| ACTION ITEM |
Please make an exact transcription of the records, keeping the pictures out of it.

| Recorded data |
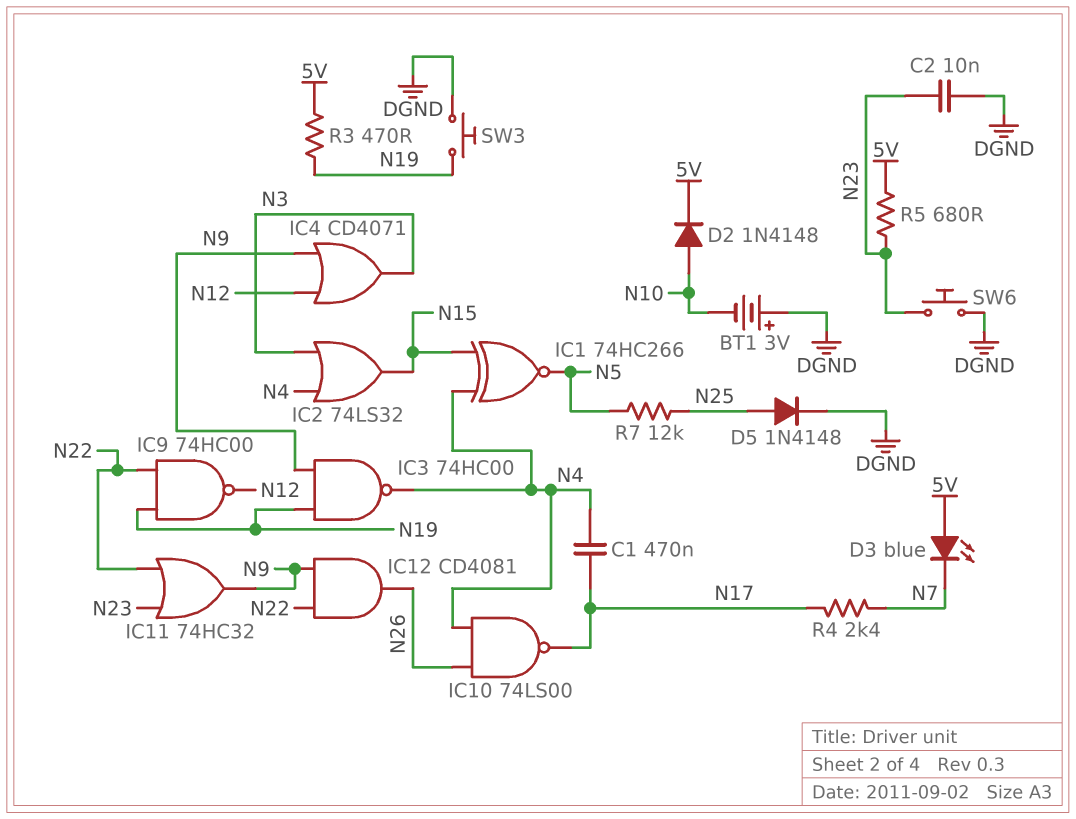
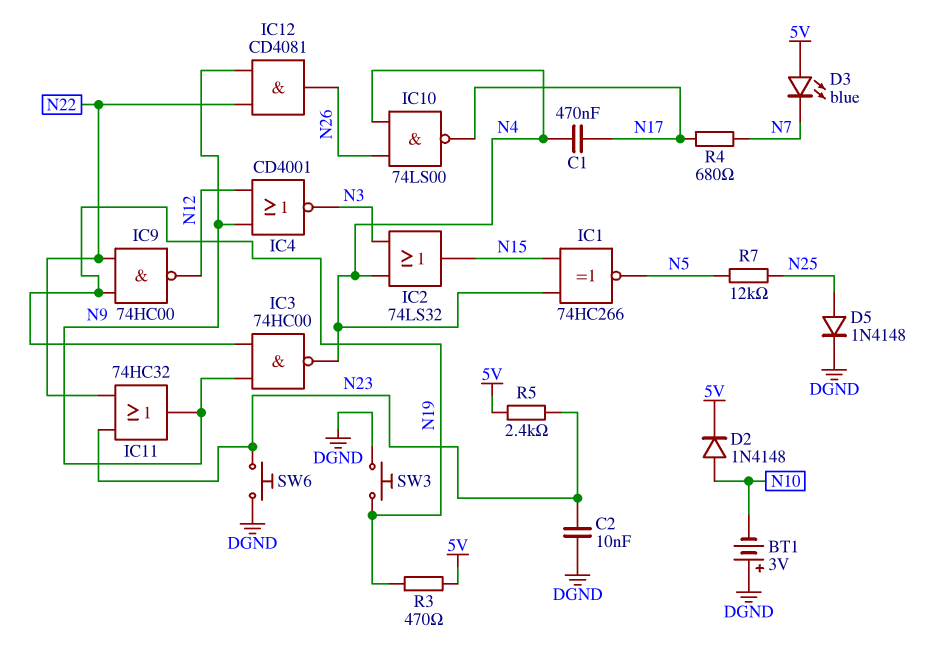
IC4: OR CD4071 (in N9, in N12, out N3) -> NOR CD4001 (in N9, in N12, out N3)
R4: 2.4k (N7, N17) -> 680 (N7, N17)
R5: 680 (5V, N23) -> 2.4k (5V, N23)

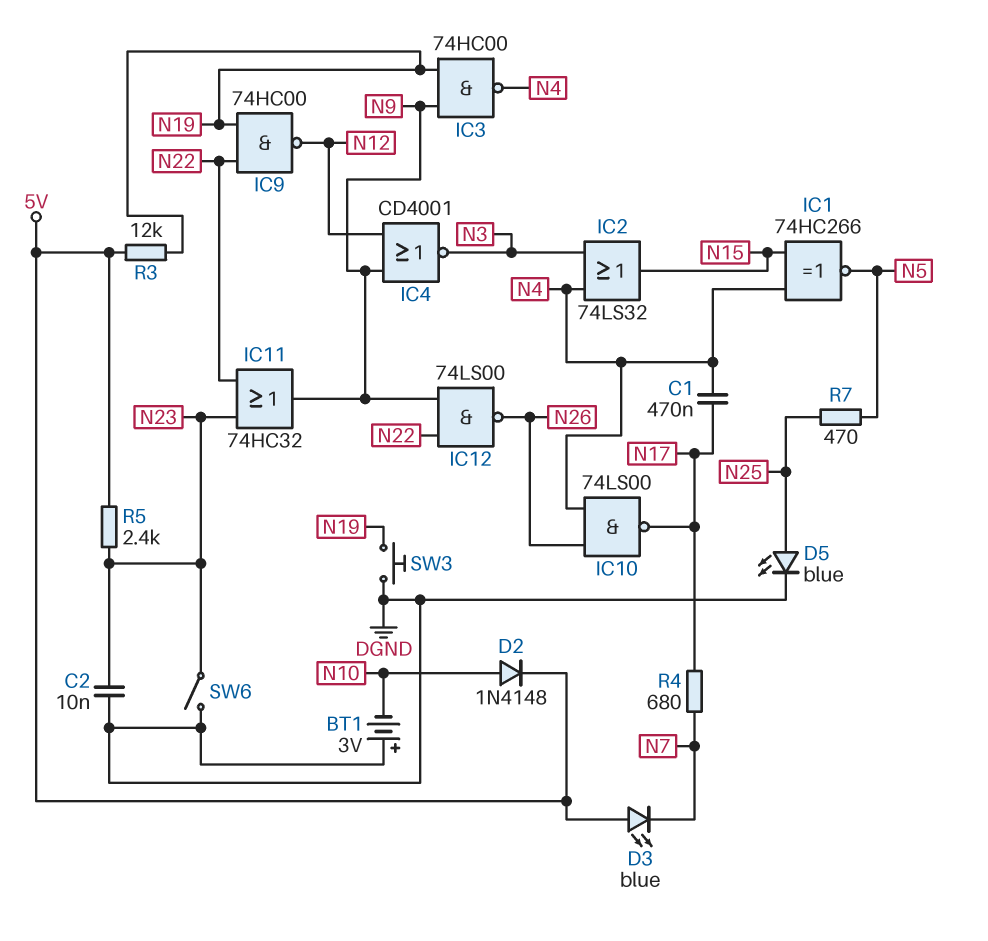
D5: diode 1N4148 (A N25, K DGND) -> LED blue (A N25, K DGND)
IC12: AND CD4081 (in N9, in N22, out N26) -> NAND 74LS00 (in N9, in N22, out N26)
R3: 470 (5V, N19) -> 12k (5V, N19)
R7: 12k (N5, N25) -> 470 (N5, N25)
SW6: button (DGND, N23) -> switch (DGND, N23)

| FINAL ANSWER |
IC4: OR CD4071 (in N9, in N12, out N3) -> NOR CD4001 (in N9, in N12, out N3)
R4: 2.4k (N7, N17) -> 680 (N7, N17)
R5: 680 (5V, N23) -> 2.4k (5V, N23)

D5: diode 1N4148 (A N25, K DGND) -> LED blue (A N25, K DGND)
IC12: AND CD4081 (in N9, in N22, out N26) -> NAND 74LS00 (in N9, in N22, out N26)
R3: 470 (5V, N19) -> 12k (5V, N19)
R7: 12k (N5, N25) -> 470 (N5, N25)
SW6: button (DGND, N23) -> switch (DGND, N23)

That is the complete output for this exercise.